[[ DATA LISTING, beginning ]]

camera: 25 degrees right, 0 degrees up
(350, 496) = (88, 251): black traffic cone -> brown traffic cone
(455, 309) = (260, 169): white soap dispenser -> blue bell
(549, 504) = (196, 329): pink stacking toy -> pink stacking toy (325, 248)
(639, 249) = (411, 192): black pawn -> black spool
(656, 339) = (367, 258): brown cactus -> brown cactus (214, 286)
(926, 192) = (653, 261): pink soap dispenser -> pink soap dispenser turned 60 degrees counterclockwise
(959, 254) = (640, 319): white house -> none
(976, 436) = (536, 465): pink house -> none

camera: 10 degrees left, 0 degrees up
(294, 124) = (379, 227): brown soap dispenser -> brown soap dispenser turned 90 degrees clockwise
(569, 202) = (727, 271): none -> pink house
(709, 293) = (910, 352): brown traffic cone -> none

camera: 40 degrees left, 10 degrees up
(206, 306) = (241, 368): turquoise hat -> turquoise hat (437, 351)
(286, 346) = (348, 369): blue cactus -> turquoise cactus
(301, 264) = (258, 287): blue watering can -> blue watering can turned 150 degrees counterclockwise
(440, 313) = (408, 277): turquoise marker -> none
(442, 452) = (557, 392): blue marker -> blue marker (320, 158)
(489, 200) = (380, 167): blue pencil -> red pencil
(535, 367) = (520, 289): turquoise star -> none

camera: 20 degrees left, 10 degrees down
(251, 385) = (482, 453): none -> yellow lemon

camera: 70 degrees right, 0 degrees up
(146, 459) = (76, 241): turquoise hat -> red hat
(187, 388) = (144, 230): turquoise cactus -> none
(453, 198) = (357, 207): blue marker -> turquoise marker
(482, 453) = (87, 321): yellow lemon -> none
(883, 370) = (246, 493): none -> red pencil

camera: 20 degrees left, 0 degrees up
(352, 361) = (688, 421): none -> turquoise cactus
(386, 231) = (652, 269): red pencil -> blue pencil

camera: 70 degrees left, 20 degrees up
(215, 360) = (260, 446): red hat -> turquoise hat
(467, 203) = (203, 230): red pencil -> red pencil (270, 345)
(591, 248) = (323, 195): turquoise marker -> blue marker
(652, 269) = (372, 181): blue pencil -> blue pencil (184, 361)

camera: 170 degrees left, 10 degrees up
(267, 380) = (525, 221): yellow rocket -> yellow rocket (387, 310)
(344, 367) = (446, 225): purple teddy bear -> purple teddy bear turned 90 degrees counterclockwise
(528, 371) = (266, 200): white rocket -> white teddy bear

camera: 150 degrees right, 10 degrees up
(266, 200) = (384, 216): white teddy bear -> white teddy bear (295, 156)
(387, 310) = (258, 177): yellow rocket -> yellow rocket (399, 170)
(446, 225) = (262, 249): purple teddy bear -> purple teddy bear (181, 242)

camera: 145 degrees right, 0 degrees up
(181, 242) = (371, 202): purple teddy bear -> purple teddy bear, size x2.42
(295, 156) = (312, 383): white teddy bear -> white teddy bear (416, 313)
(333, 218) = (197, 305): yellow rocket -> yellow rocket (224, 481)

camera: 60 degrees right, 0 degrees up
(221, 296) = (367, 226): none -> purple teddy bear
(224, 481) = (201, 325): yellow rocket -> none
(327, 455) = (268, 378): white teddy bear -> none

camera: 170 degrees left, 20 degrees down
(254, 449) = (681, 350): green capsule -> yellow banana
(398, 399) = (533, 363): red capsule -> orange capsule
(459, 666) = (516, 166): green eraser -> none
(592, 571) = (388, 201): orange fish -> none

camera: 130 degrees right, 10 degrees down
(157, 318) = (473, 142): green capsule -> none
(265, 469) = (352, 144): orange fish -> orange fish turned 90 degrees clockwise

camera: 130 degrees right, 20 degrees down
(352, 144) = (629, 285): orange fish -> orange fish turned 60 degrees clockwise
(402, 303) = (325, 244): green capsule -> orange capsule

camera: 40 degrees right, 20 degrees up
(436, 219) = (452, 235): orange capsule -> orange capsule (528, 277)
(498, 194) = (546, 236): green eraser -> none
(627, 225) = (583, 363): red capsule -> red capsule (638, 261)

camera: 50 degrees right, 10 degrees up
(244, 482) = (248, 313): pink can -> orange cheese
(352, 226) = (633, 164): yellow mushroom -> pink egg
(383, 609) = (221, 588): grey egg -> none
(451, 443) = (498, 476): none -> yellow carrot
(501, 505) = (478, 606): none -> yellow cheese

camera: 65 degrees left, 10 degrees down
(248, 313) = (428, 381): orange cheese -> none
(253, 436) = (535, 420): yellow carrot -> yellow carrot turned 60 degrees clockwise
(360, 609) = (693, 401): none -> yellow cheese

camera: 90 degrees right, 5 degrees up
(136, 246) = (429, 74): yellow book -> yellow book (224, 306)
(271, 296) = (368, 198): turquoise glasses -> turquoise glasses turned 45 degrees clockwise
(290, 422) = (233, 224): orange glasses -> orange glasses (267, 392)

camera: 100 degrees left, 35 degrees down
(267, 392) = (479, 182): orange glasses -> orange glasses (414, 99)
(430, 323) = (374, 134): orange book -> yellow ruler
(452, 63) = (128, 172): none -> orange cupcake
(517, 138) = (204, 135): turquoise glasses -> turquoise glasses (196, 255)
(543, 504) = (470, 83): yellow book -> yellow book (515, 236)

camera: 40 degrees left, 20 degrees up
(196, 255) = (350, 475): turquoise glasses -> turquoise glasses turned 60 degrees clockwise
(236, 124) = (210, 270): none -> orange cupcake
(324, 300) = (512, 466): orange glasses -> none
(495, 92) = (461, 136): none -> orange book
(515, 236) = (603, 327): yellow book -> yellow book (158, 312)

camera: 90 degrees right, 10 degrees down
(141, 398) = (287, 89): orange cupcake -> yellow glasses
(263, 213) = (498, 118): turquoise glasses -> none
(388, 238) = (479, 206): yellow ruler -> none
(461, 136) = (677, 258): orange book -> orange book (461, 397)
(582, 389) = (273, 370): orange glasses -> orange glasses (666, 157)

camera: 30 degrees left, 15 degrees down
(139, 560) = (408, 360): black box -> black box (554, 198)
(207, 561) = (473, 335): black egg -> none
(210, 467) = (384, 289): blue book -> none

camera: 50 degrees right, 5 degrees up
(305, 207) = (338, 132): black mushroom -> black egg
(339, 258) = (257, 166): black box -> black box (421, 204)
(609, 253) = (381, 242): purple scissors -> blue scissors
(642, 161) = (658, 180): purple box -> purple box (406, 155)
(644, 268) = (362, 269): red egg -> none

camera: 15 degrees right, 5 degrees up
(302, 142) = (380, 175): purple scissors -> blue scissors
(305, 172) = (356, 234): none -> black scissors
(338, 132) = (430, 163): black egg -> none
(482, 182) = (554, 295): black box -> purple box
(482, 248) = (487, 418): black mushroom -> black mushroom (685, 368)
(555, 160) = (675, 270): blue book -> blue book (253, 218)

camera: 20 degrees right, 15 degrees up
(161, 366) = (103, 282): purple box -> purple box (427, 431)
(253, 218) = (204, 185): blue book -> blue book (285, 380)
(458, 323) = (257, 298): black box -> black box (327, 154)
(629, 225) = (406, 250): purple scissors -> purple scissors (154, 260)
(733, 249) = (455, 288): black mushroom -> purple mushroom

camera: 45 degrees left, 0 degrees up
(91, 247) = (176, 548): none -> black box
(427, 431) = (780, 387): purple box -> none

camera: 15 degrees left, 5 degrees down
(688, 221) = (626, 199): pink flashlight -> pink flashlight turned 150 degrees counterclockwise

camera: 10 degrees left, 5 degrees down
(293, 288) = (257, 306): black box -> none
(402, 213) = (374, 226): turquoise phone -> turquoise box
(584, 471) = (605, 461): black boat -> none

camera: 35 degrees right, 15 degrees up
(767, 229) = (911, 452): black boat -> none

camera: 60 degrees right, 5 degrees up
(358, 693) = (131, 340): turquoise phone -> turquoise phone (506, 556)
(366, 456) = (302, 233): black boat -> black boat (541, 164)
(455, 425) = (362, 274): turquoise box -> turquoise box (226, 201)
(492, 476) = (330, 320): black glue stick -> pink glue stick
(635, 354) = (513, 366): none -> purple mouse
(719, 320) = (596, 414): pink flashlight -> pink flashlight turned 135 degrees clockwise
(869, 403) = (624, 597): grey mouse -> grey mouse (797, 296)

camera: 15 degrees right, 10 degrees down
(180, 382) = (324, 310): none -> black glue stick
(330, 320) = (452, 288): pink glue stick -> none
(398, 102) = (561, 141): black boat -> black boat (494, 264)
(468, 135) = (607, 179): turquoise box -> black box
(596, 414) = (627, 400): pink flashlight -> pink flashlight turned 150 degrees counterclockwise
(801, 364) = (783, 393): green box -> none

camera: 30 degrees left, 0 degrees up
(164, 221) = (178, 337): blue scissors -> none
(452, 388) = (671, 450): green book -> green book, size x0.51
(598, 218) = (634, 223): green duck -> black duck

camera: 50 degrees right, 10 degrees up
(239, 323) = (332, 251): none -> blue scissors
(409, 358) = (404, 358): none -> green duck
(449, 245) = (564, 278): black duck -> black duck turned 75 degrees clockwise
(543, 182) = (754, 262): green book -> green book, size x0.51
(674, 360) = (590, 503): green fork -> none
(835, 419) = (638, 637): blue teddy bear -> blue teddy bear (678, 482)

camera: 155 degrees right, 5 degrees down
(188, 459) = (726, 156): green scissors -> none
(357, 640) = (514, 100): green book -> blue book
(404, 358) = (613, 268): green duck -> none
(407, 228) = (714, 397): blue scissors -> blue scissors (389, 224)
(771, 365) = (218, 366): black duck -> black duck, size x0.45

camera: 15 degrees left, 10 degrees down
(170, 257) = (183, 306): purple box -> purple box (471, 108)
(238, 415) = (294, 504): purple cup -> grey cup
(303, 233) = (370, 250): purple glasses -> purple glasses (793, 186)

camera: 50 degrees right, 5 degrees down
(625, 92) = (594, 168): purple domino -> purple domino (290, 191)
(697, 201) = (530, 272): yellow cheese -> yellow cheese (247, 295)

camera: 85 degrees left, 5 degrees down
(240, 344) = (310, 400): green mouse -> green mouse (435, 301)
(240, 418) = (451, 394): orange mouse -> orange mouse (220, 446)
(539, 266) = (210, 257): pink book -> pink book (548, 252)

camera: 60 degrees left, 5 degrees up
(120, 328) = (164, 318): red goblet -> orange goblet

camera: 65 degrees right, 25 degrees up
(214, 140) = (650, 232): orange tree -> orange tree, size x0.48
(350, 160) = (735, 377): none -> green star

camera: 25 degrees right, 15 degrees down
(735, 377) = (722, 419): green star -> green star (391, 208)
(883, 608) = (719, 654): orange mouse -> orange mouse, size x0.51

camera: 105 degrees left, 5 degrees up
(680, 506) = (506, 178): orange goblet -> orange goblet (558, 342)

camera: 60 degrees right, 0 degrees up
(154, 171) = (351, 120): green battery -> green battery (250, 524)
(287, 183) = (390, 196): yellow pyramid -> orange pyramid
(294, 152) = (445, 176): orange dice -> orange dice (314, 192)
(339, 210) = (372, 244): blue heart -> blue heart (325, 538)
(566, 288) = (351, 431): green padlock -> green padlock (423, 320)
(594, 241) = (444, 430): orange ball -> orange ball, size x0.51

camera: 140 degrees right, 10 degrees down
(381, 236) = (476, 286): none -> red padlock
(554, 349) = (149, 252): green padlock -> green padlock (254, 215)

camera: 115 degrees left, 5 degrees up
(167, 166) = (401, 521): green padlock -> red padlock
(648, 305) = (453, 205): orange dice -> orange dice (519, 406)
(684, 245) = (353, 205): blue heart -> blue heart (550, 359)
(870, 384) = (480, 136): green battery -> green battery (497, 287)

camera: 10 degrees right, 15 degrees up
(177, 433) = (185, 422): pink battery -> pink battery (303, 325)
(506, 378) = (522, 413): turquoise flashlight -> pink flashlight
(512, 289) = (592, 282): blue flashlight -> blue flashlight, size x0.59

[[ DATA LISTING, end ]]

From the records above, print exactly the lines that run from the line with "(404, 358) = (613, 268): green duck -> none" to the line with "(287, 183) = (390, 196): yellow", inclusive.

(404, 358) = (613, 268): green duck -> none
(407, 228) = (714, 397): blue scissors -> blue scissors (389, 224)
(771, 365) = (218, 366): black duck -> black duck, size x0.45

camera: 15 degrees left, 10 degrees down
(170, 257) = (183, 306): purple box -> purple box (471, 108)
(238, 415) = (294, 504): purple cup -> grey cup
(303, 233) = (370, 250): purple glasses -> purple glasses (793, 186)

camera: 50 degrees right, 5 degrees down
(625, 92) = (594, 168): purple domino -> purple domino (290, 191)
(697, 201) = (530, 272): yellow cheese -> yellow cheese (247, 295)

camera: 85 degrees left, 5 degrees down
(240, 344) = (310, 400): green mouse -> green mouse (435, 301)
(240, 418) = (451, 394): orange mouse -> orange mouse (220, 446)
(539, 266) = (210, 257): pink book -> pink book (548, 252)

camera: 60 degrees left, 5 degrees up
(120, 328) = (164, 318): red goblet -> orange goblet

camera: 65 degrees right, 25 degrees up
(214, 140) = (650, 232): orange tree -> orange tree, size x0.48
(350, 160) = (735, 377): none -> green star

camera: 25 degrees right, 15 degrees down
(735, 377) = (722, 419): green star -> green star (391, 208)
(883, 608) = (719, 654): orange mouse -> orange mouse, size x0.51

camera: 105 degrees left, 5 degrees up
(680, 506) = (506, 178): orange goblet -> orange goblet (558, 342)

camera: 60 degrees right, 0 degrees up
(154, 171) = (351, 120): green battery -> green battery (250, 524)
(287, 183) = (390, 196): yellow pyramid -> orange pyramid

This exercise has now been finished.